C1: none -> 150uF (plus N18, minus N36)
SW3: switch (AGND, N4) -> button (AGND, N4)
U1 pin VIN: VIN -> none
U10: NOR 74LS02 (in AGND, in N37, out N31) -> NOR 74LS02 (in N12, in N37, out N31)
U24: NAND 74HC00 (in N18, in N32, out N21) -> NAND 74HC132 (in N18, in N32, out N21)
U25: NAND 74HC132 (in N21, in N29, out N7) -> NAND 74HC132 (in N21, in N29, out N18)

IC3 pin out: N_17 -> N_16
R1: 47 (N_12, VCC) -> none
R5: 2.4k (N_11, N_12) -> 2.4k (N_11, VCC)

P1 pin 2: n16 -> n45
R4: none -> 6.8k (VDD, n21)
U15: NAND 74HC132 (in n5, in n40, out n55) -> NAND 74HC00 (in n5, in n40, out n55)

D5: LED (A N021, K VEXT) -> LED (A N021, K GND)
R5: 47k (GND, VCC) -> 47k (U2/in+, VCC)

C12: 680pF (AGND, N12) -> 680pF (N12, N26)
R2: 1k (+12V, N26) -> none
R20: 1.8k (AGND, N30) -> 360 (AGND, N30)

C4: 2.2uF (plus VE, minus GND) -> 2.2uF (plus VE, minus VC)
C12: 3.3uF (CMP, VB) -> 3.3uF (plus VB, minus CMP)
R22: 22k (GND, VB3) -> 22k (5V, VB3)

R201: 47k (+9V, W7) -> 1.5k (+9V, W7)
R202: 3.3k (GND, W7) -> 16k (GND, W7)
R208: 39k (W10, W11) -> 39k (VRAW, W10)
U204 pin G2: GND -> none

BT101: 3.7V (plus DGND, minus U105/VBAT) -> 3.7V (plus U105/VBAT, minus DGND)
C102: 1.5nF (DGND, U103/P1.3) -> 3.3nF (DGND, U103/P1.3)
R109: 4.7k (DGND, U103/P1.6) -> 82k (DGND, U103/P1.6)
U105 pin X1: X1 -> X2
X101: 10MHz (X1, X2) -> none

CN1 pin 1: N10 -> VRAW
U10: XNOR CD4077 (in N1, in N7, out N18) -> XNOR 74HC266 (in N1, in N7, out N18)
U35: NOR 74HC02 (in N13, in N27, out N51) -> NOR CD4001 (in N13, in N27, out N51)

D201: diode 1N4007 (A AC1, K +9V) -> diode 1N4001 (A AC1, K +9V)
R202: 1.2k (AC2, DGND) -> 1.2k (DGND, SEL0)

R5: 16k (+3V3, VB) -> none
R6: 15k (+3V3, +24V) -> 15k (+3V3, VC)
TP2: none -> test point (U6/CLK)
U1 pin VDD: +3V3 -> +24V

_Task prompt:_ What this exercise asks for is an exact copy of all the records.

_Solution to the problem:_
C1: none -> 150uF (plus N18, minus N36)
SW3: switch (AGND, N4) -> button (AGND, N4)
U1 pin VIN: VIN -> none
U10: NOR 74LS02 (in AGND, in N37, out N31) -> NOR 74LS02 (in N12, in N37, out N31)
U24: NAND 74HC00 (in N18, in N32, out N21) -> NAND 74HC132 (in N18, in N32, out N21)
U25: NAND 74HC132 (in N21, in N29, out N7) -> NAND 74HC132 (in N21, in N29, out N18)

IC3 pin out: N_17 -> N_16
R1: 47 (N_12, VCC) -> none
R5: 2.4k (N_11, N_12) -> 2.4k (N_11, VCC)

P1 pin 2: n16 -> n45
R4: none -> 6.8k (VDD, n21)
U15: NAND 74HC132 (in n5, in n40, out n55) -> NAND 74HC00 (in n5, in n40, out n55)

D5: LED (A N021, K VEXT) -> LED (A N021, K GND)
R5: 47k (GND, VCC) -> 47k (U2/in+, VCC)

C12: 680pF (AGND, N12) -> 680pF (N12, N26)
R2: 1k (+12V, N26) -> none
R20: 1.8k (AGND, N30) -> 360 (AGND, N30)

C4: 2.2uF (plus VE, minus GND) -> 2.2uF (plus VE, minus VC)
C12: 3.3uF (CMP, VB) -> 3.3uF (plus VB, minus CMP)
R22: 22k (GND, VB3) -> 22k (5V, VB3)

R201: 47k (+9V, W7) -> 1.5k (+9V, W7)
R202: 3.3k (GND, W7) -> 16k (GND, W7)
R208: 39k (W10, W11) -> 39k (VRAW, W10)
U204 pin G2: GND -> none

BT101: 3.7V (plus DGND, minus U105/VBAT) -> 3.7V (plus U105/VBAT, minus DGND)
C102: 1.5nF (DGND, U103/P1.3) -> 3.3nF (DGND, U103/P1.3)
R109: 4.7k (DGND, U103/P1.6) -> 82k (DGND, U103/P1.6)
U105 pin X1: X1 -> X2
X101: 10MHz (X1, X2) -> none

CN1 pin 1: N10 -> VRAW
U10: XNOR CD4077 (in N1, in N7, out N18) -> XNOR 74HC266 (in N1, in N7, out N18)
U35: NOR 74HC02 (in N13, in N27, out N51) -> NOR CD4001 (in N13, in N27, out N51)

D201: diode 1N4007 (A AC1, K +9V) -> diode 1N4001 (A AC1, K +9V)
R202: 1.2k (AC2, DGND) -> 1.2k (DGND, SEL0)

R5: 16k (+3V3, VB) -> none
R6: 15k (+3V3, +24V) -> 15k (+3V3, VC)
TP2: none -> test point (U6/CLK)
U1 pin VDD: +3V3 -> +24V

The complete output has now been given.